How to complete this task – Which lines of the records contain "left"? Collect every one of them.

Dataset entries –
---+---

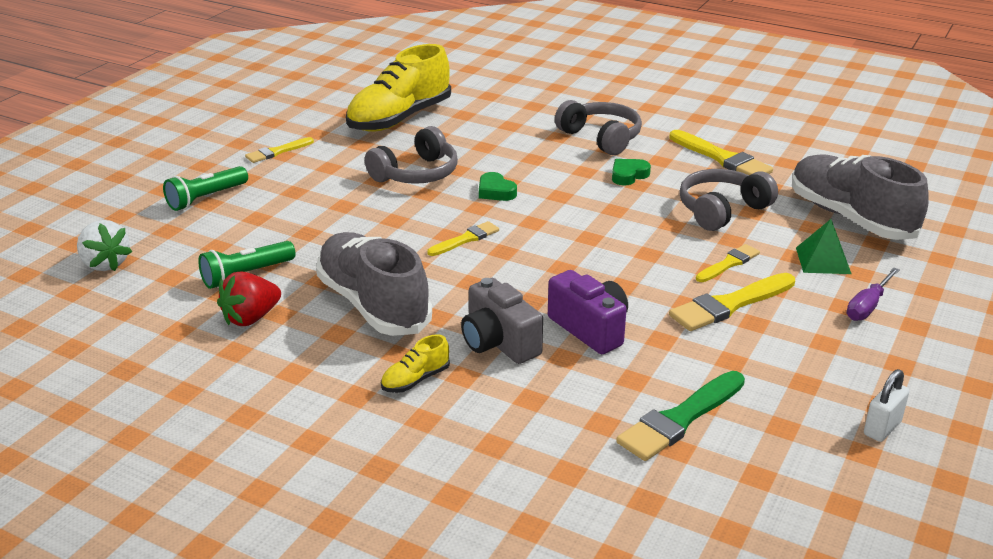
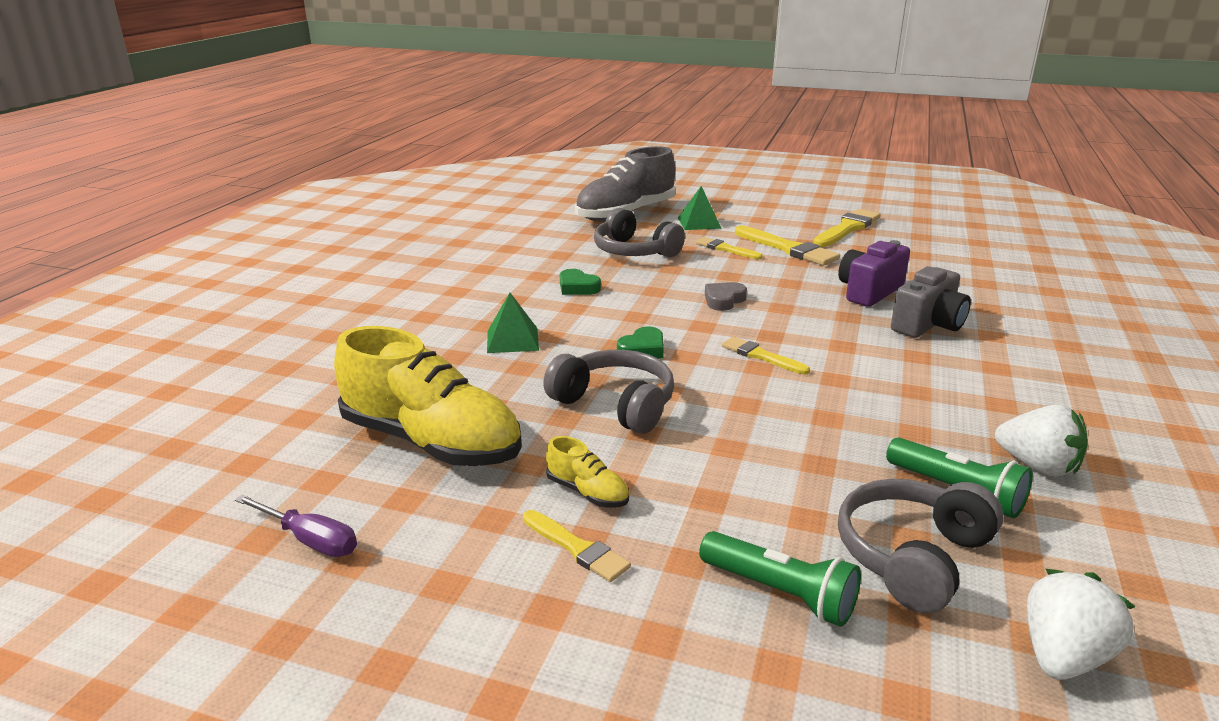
camera: 100 degrees left, 5 degrees down
(251, 318) = (1037, 466): red strawberry -> white strawberry
(373, 305) = (932, 391): grey shoe -> none
(415, 380) = (1023, 354): yellow shoe -> yellow shoe (587, 492)
(529, 145) = (512, 340): none -> green pyramid
(585, 240) = (724, 300): none -> grey heart
(601, 138) = (487, 303): grey headphones -> grey headphones (912, 556)
(680, 419) = (949, 261): green brush -> none
(722, 158) = (528, 252): yellow brush -> yellow brush (847, 228)
(867, 306) = (754, 213): purple screwdriver -> purple screwdriver (310, 540)
(882, 428) = (892, 215): white padlock -> none

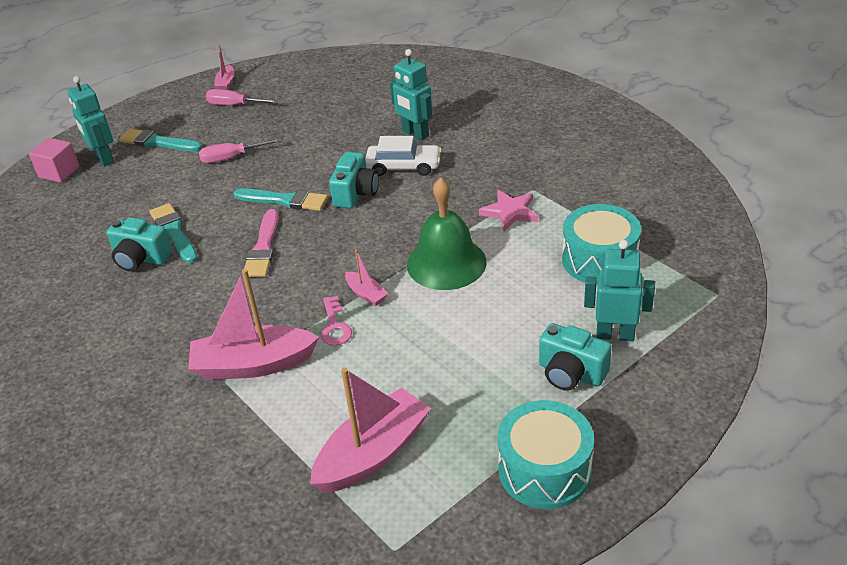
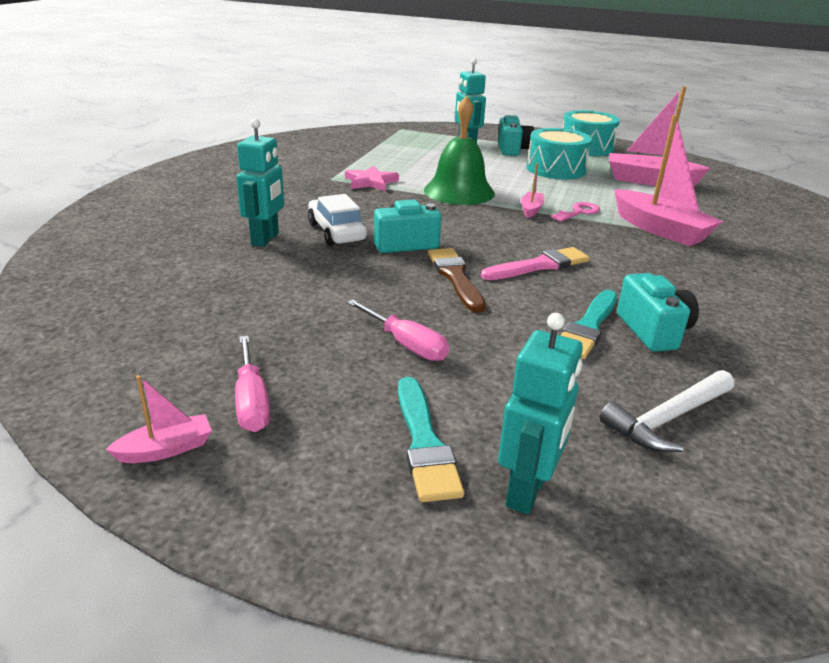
camera: 125 degrees left, 10 degrees down
(59, 172) = (622, 536): pink cube -> none
(84, 219) = (668, 419): none -> white hammer
(285, 200) = (455, 277): turquoise brush -> brown brush
(599, 260) = (400, 153): turquoise drum -> turquoise drum (556, 169)

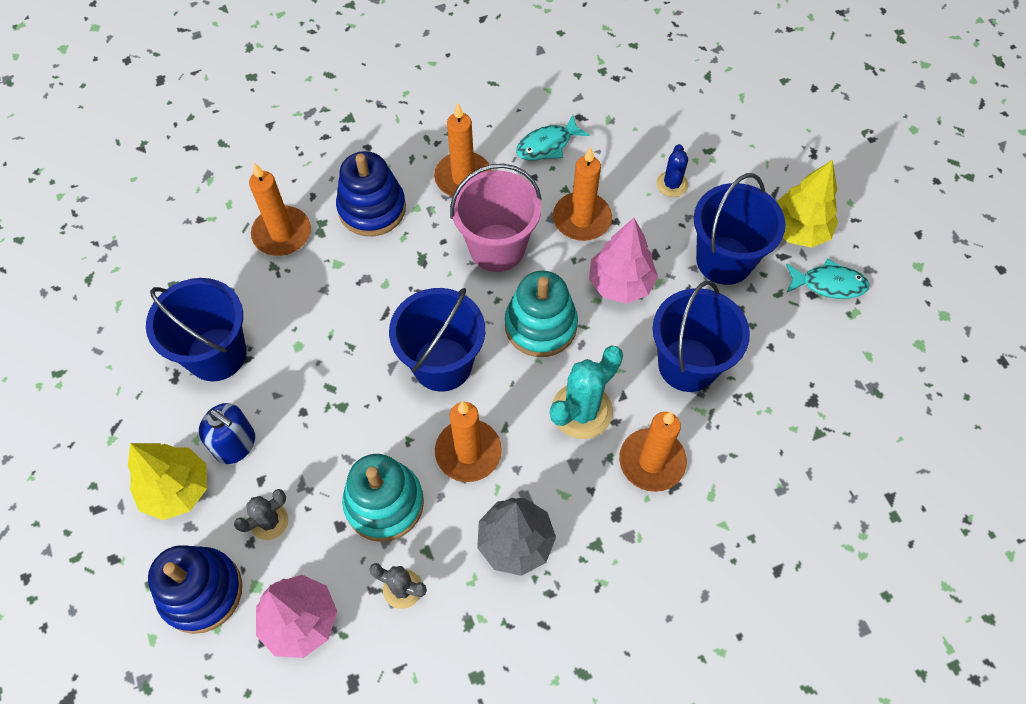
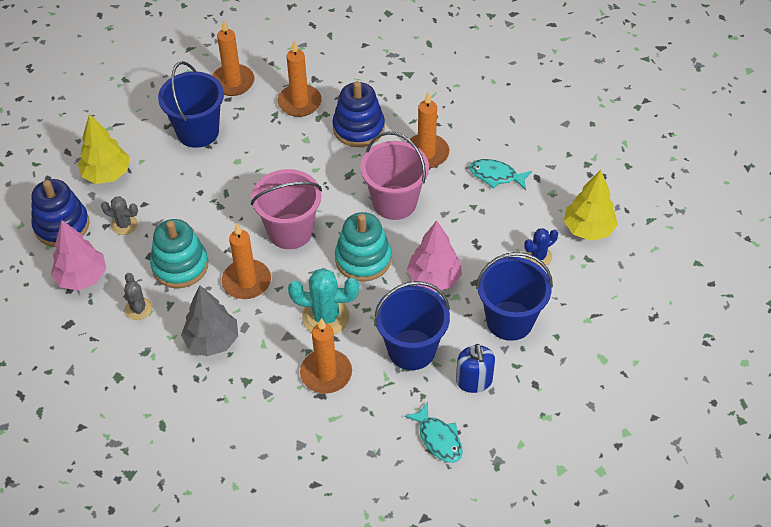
camera: 50 degrees right, 10 degrees down
(235, 444) = (154, 178): blue soap dispenser -> blue soap dispenser (474, 381)
(442, 364) = (290, 231): blue bucket -> pink bucket
(582, 219) = (460, 229): orange candle -> orange candle (233, 82)
(798, 230) = (578, 346): yellow tree -> yellow tree (588, 229)
(829, 284) = (553, 389): turquoise fish -> turquoise fish (438, 438)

---+---

Exercise solution –
camera: 100 degrees left, 5 degrees down
camera: 125 degrees left, 10 degrees down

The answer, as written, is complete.